From the entries below, extract every line that includes the word "down".

★ ★ ★

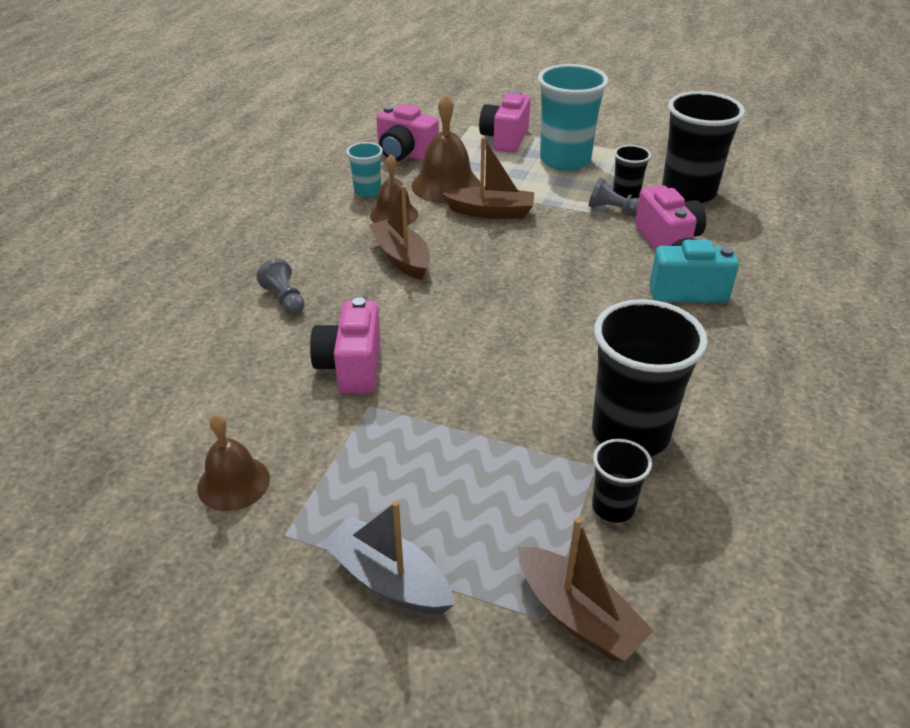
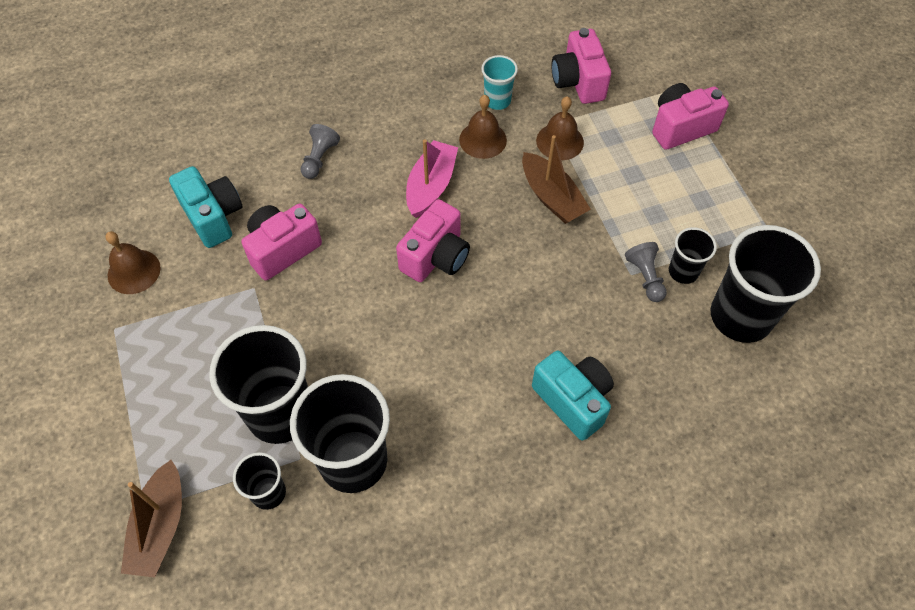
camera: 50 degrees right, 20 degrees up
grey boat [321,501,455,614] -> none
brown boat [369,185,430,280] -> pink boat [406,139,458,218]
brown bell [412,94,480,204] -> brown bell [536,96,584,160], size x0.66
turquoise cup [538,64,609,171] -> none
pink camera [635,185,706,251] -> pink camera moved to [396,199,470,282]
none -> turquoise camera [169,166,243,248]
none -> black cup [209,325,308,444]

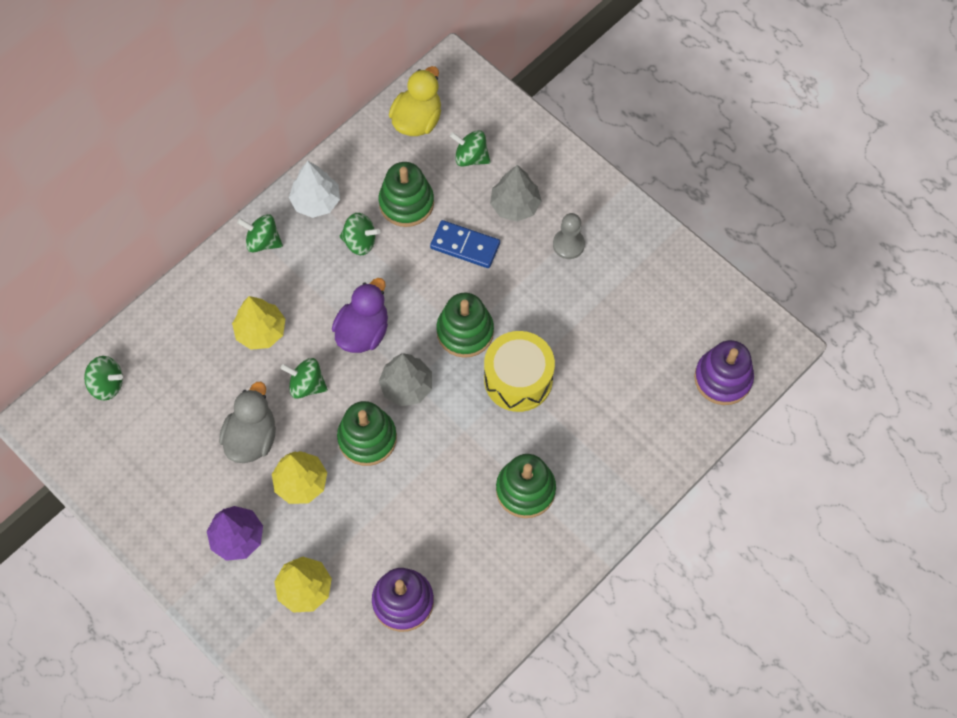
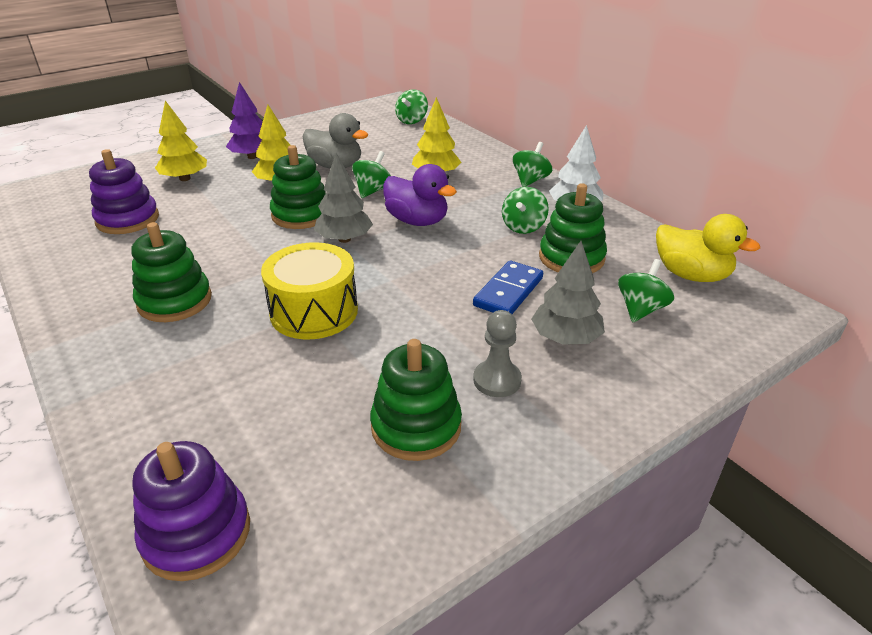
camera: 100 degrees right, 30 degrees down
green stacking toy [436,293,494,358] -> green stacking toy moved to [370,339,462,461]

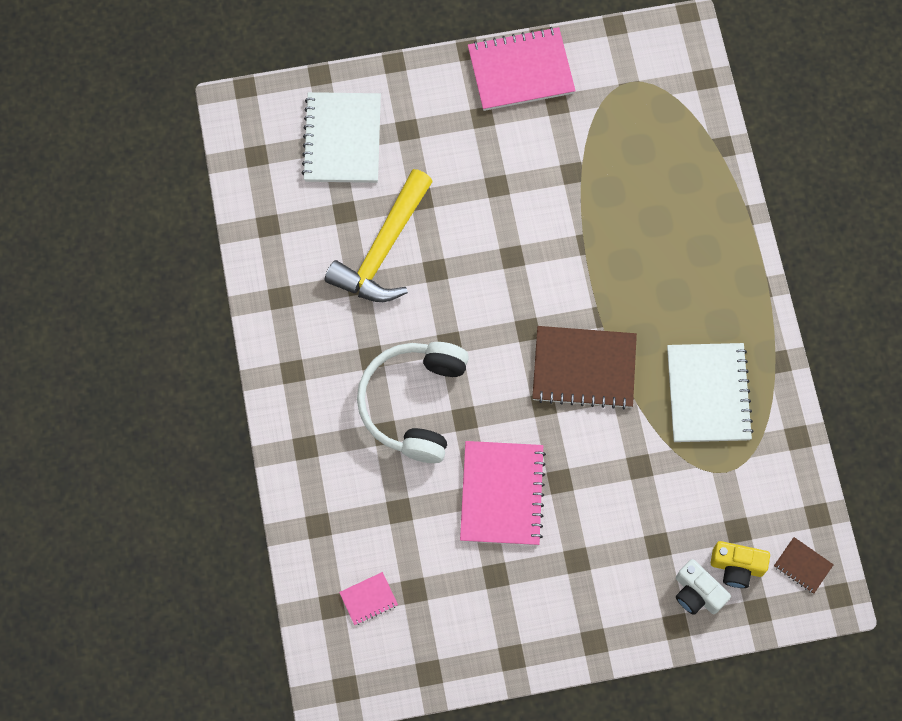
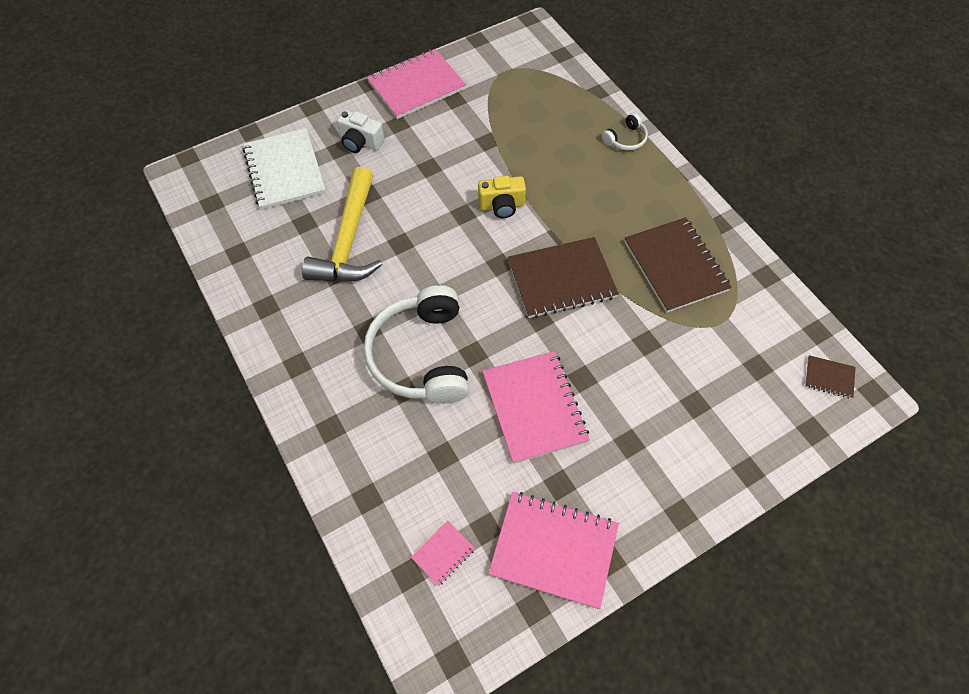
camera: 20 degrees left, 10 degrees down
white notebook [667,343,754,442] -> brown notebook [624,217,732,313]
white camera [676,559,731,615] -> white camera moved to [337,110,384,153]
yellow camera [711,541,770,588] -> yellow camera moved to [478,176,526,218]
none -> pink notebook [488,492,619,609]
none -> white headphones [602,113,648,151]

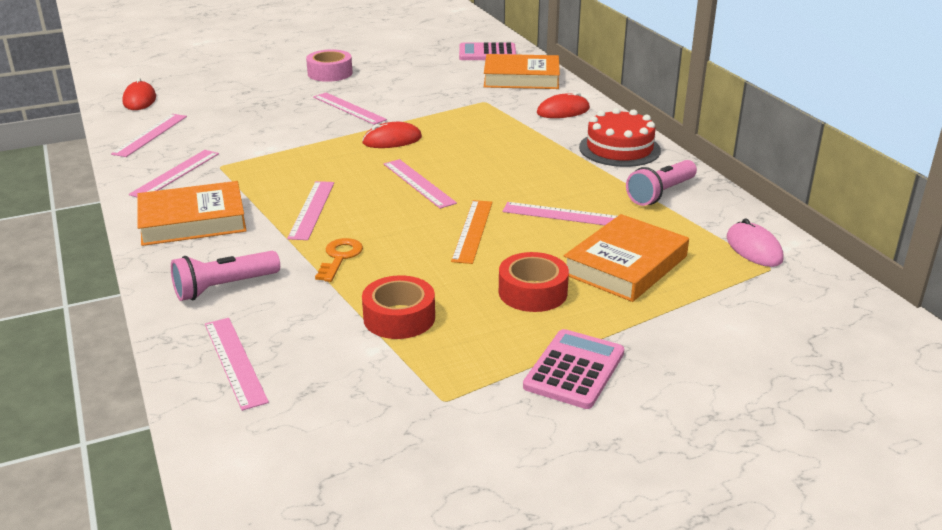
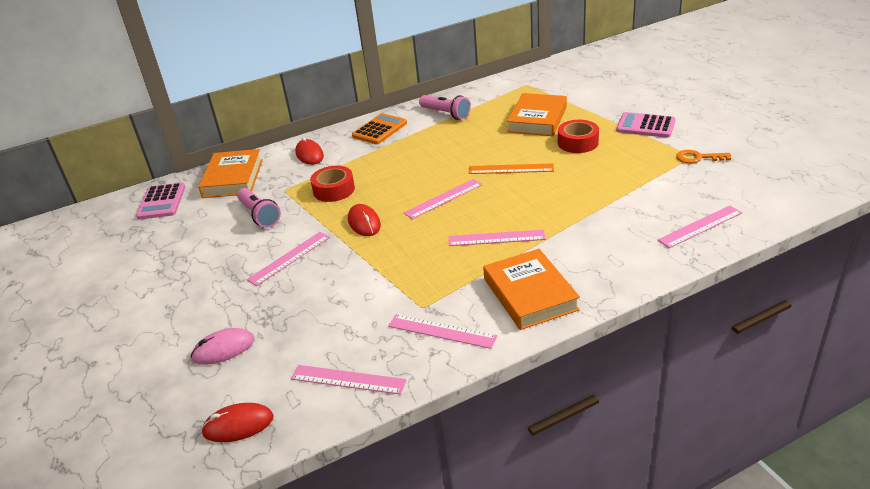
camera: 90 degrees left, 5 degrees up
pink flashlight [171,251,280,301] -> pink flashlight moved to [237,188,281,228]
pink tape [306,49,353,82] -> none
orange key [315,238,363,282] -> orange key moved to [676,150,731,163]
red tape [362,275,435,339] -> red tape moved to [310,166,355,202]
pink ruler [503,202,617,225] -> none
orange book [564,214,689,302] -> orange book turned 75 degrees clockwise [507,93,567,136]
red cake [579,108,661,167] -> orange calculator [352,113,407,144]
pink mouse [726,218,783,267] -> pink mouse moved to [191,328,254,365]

★ ★ ★

Result of this task
camera: 100 degrees right, 30 degrees down
camera: 20 degrees left, 10 degrees down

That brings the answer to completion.